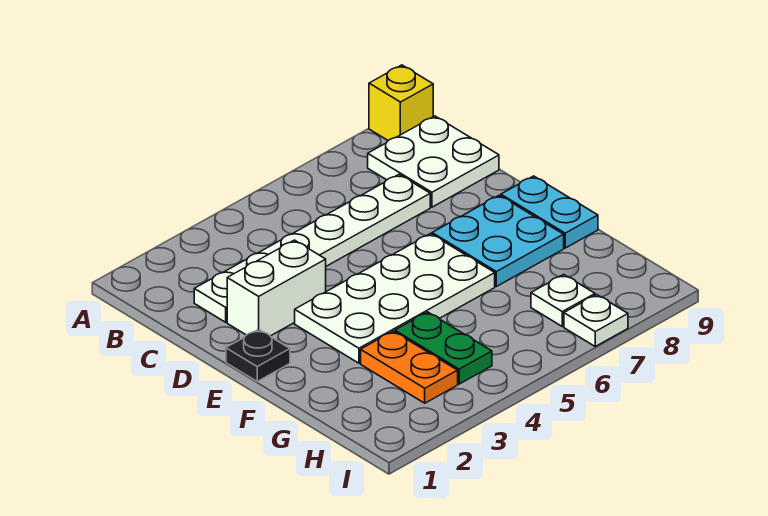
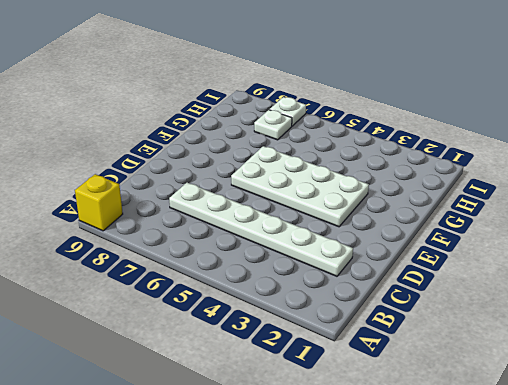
none -> white plate B8:C9 level 1
none -> white brick D2:D3 level 1
none -> black plate E1 level 1

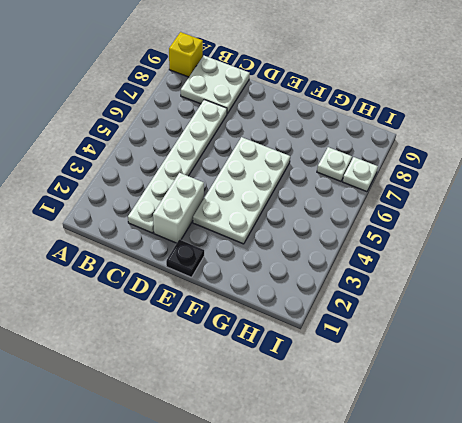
none -> cyan plate E7:F8 level 1
none -> cyan plate E9:F9 level 1
none -> orange plate G3:H3 level 1

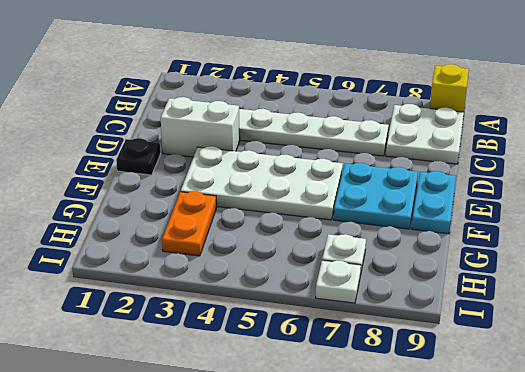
none -> green plate G4:H4 level 1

--

=== Required action ===
The answer is the full listing above, reproduced character for character, minus its images.

=== Result for this task ===
none -> white plate B8:C9 level 1
none -> white brick D2:D3 level 1
none -> black plate E1 level 1

none -> cyan plate E7:F8 level 1
none -> cyan plate E9:F9 level 1
none -> orange plate G3:H3 level 1

none -> green plate G4:H4 level 1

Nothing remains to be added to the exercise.